## [Supplied material]
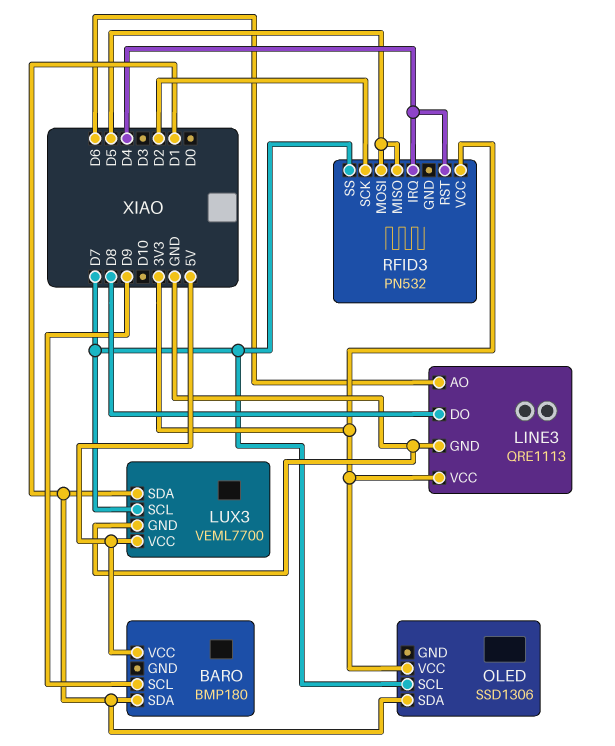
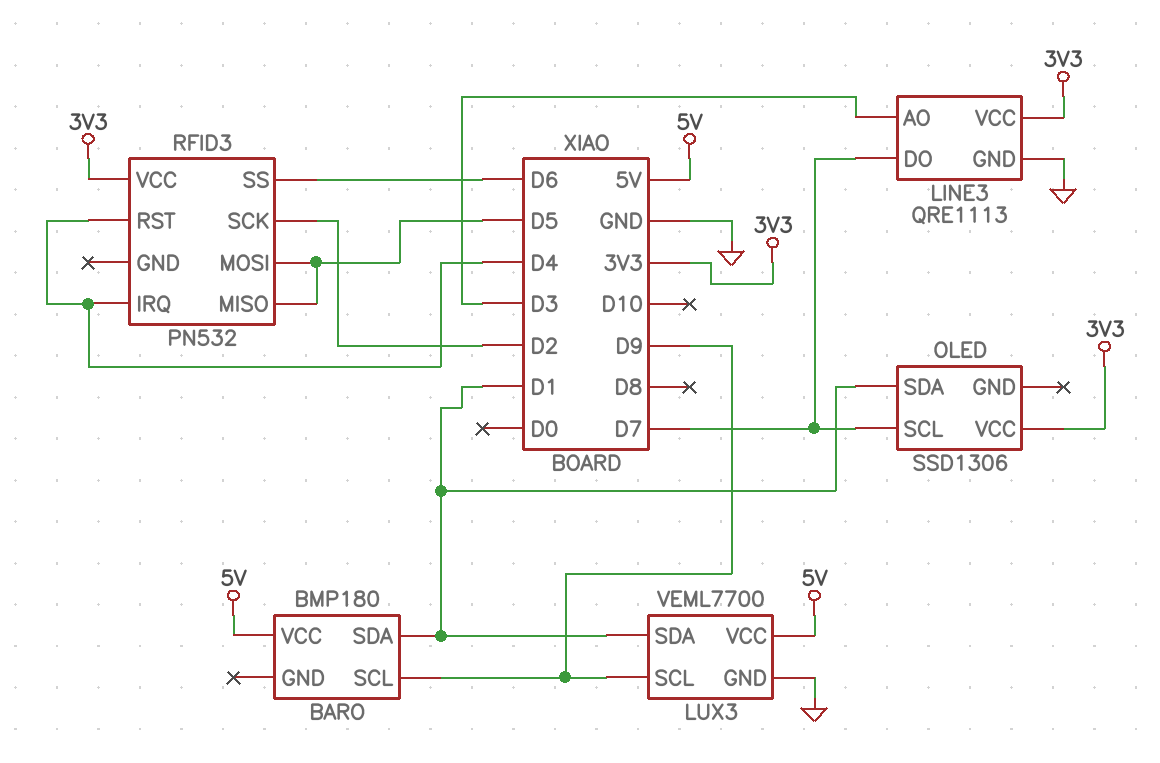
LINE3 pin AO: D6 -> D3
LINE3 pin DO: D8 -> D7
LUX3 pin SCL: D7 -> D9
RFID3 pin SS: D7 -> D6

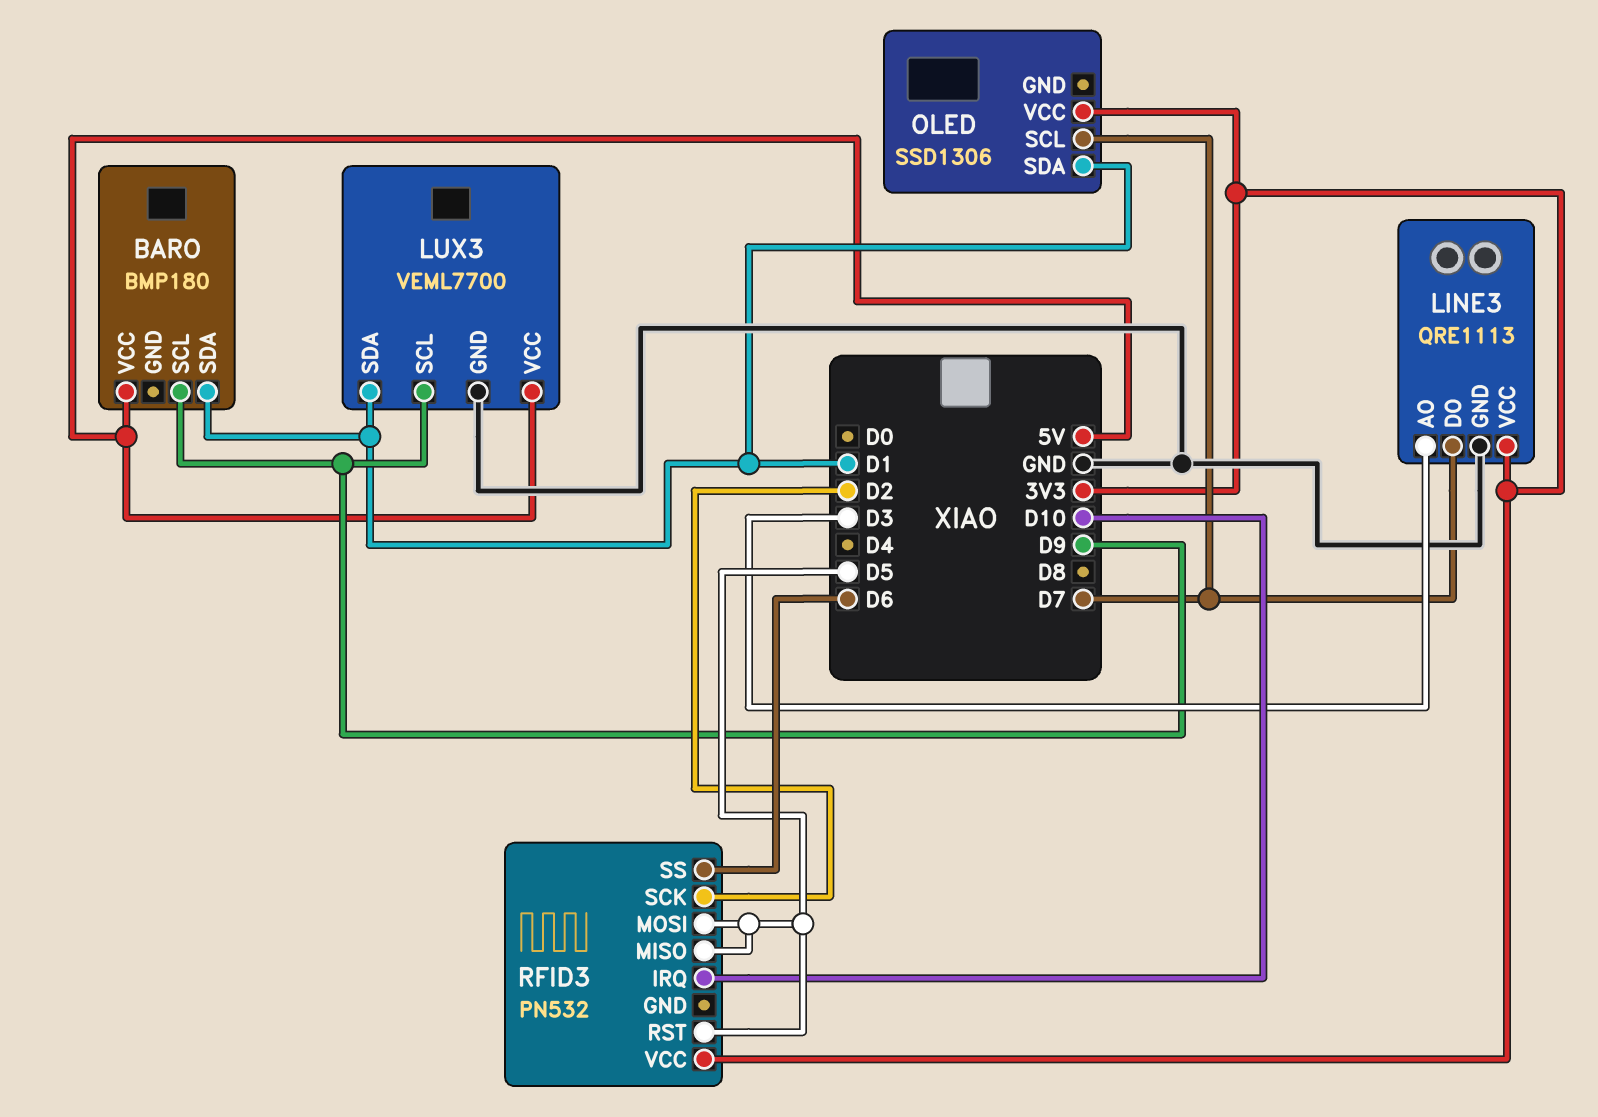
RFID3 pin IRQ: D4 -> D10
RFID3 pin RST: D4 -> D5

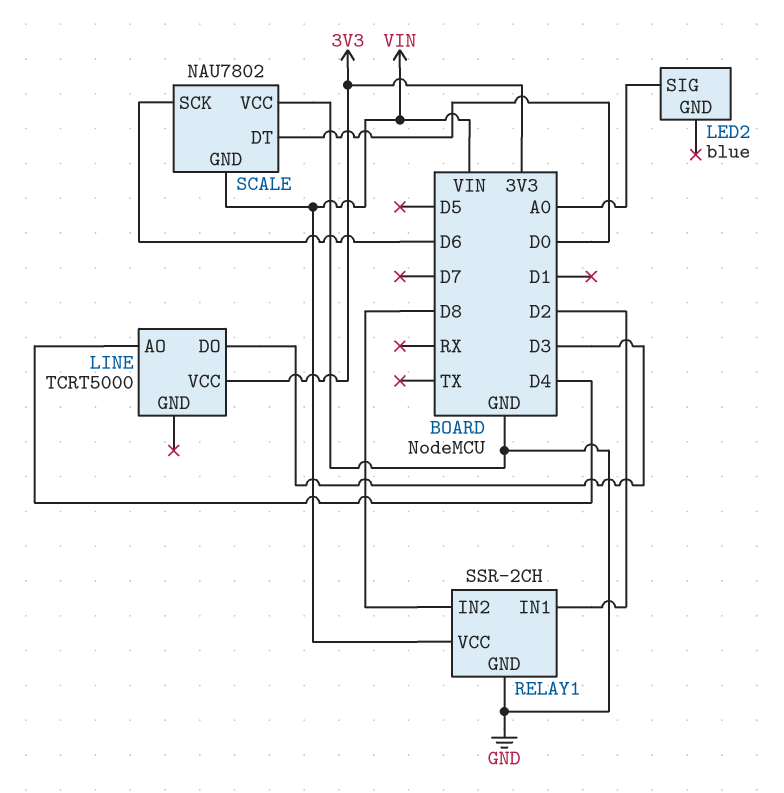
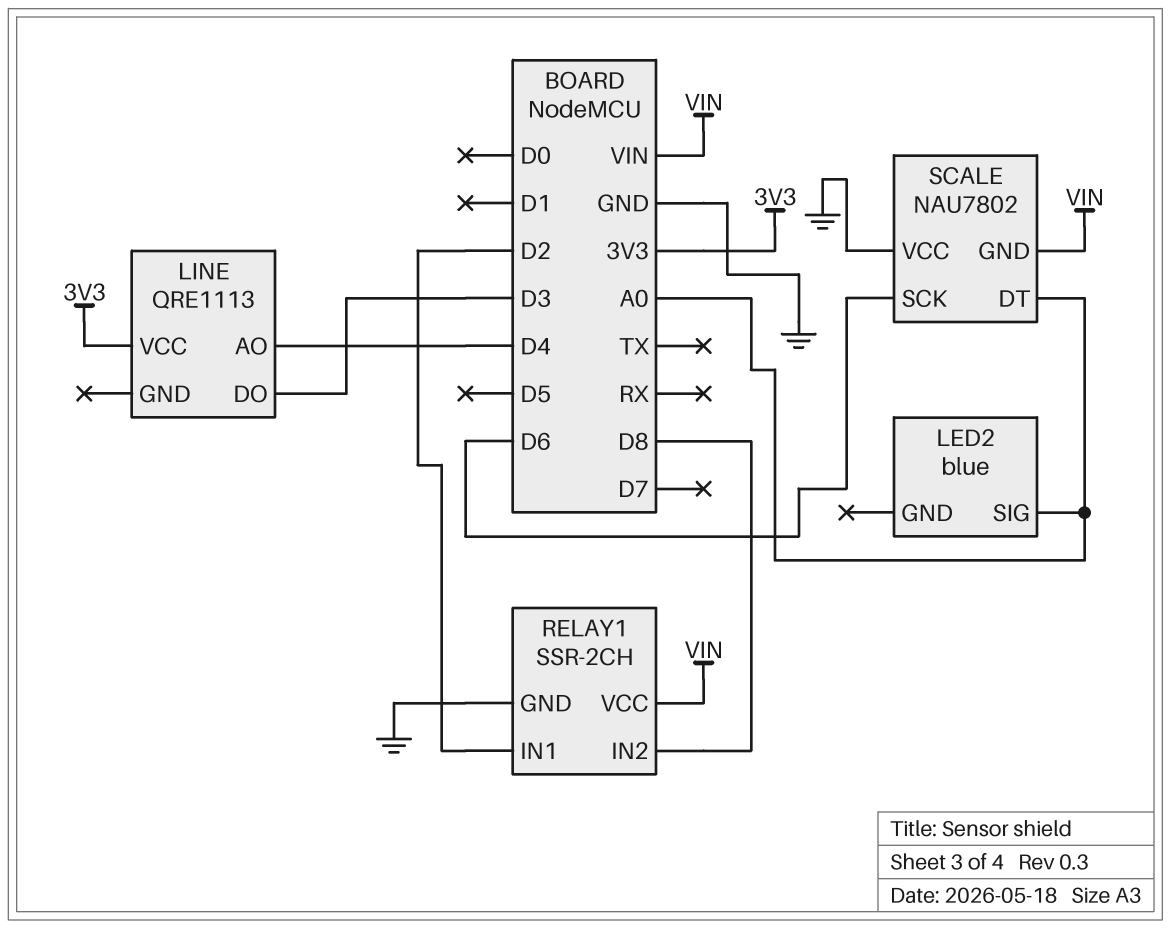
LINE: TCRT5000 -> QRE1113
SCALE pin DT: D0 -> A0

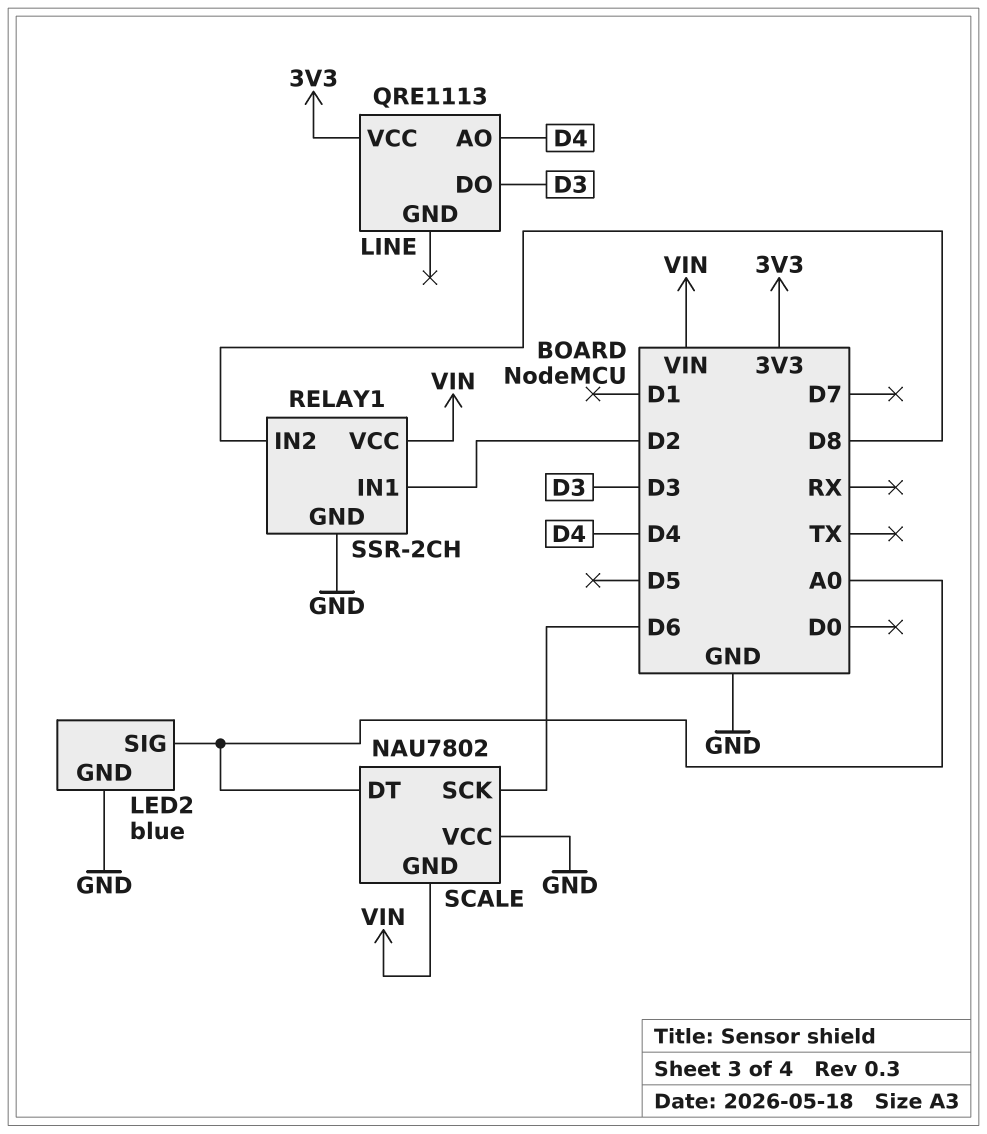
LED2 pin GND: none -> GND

## [Task objective]
The line containing "LINE3 pin DO: D8 -> D7" and every line after it, through the end of the records, are what you should retype exactly. Do not include the pictures.

## [Reply to the exercise]
LINE3 pin DO: D8 -> D7
LUX3 pin SCL: D7 -> D9
RFID3 pin SS: D7 -> D6

RFID3 pin IRQ: D4 -> D10
RFID3 pin RST: D4 -> D5

LINE: TCRT5000 -> QRE1113
SCALE pin DT: D0 -> A0

LED2 pin GND: none -> GND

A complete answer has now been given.